START Records shown

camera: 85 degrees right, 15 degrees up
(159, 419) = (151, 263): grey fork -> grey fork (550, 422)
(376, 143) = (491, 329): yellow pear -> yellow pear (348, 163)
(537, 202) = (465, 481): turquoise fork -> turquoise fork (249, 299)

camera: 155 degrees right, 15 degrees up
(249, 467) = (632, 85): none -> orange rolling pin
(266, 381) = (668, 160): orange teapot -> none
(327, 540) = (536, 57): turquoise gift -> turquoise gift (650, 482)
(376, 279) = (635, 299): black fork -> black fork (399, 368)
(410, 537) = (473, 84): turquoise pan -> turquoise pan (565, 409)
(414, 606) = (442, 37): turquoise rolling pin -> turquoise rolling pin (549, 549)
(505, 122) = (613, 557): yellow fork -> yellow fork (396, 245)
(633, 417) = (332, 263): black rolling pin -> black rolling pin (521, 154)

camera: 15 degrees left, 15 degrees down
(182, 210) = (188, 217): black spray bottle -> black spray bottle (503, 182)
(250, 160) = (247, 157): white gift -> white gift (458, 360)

END Records shown
START Records shown

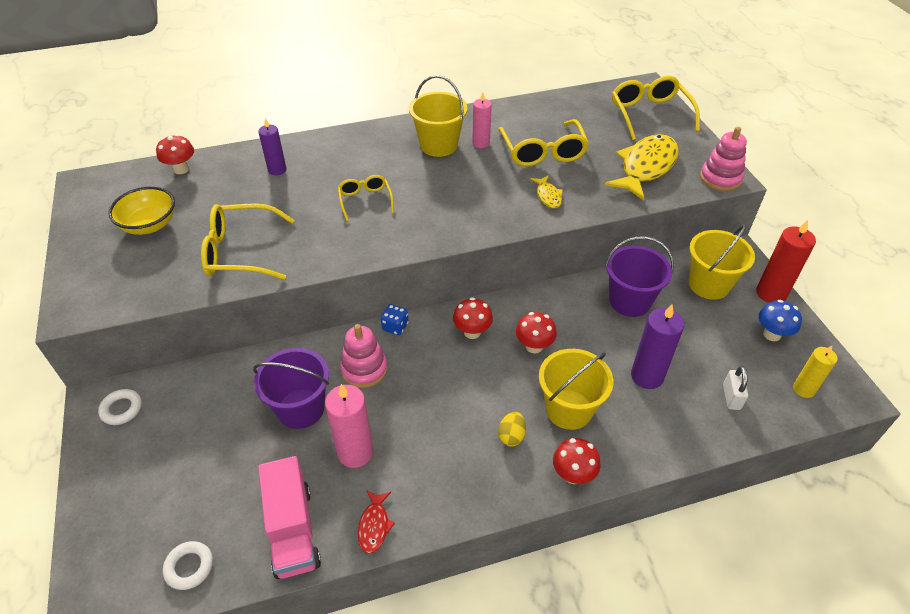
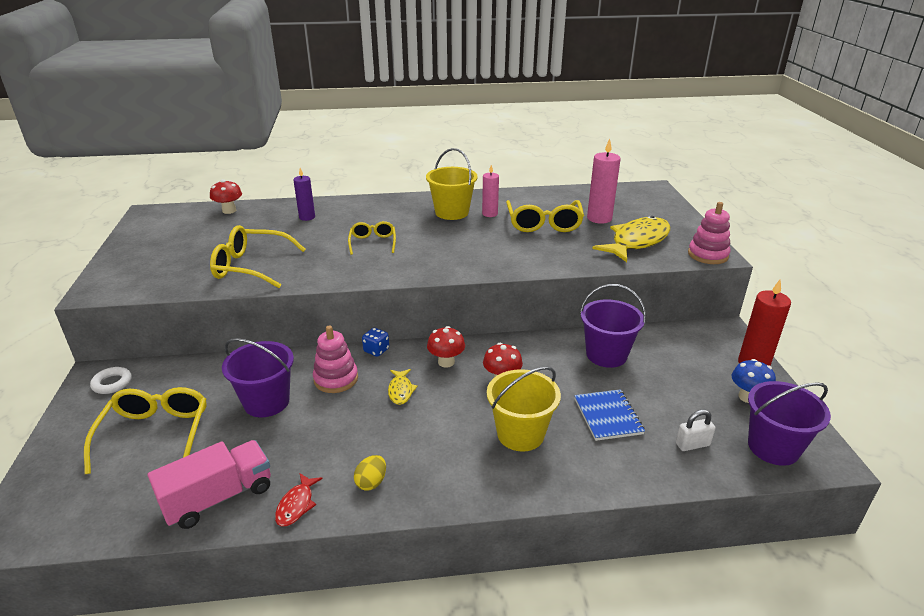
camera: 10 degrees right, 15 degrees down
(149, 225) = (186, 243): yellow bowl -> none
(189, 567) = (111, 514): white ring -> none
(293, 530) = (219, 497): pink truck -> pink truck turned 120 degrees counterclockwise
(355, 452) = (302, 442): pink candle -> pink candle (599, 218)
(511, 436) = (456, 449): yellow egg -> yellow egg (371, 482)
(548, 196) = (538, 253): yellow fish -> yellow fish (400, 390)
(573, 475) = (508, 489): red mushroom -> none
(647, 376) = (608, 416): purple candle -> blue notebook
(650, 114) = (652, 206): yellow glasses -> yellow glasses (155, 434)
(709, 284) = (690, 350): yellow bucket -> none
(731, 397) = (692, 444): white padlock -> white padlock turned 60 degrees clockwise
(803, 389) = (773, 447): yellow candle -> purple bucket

END Records shown
START Records shown

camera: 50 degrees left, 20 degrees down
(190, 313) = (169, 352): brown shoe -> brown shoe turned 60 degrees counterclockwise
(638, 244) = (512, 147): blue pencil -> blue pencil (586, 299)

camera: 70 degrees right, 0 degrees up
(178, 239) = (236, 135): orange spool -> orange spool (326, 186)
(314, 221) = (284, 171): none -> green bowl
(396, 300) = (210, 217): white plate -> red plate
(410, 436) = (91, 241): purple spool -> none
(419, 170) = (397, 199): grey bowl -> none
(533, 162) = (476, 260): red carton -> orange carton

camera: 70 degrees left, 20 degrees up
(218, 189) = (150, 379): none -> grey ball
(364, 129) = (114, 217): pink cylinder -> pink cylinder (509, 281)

END Records shown

# About this task
Copy out, word for word, the part of the entries above that begins at the line with "(149, 225) = (186, 243): yellow bowl -> none" and ends at the line with "(355, 452) = (302, 442): pink", including both.

# Exercise response
(149, 225) = (186, 243): yellow bowl -> none
(189, 567) = (111, 514): white ring -> none
(293, 530) = (219, 497): pink truck -> pink truck turned 120 degrees counterclockwise
(355, 452) = (302, 442): pink candle -> pink candle (599, 218)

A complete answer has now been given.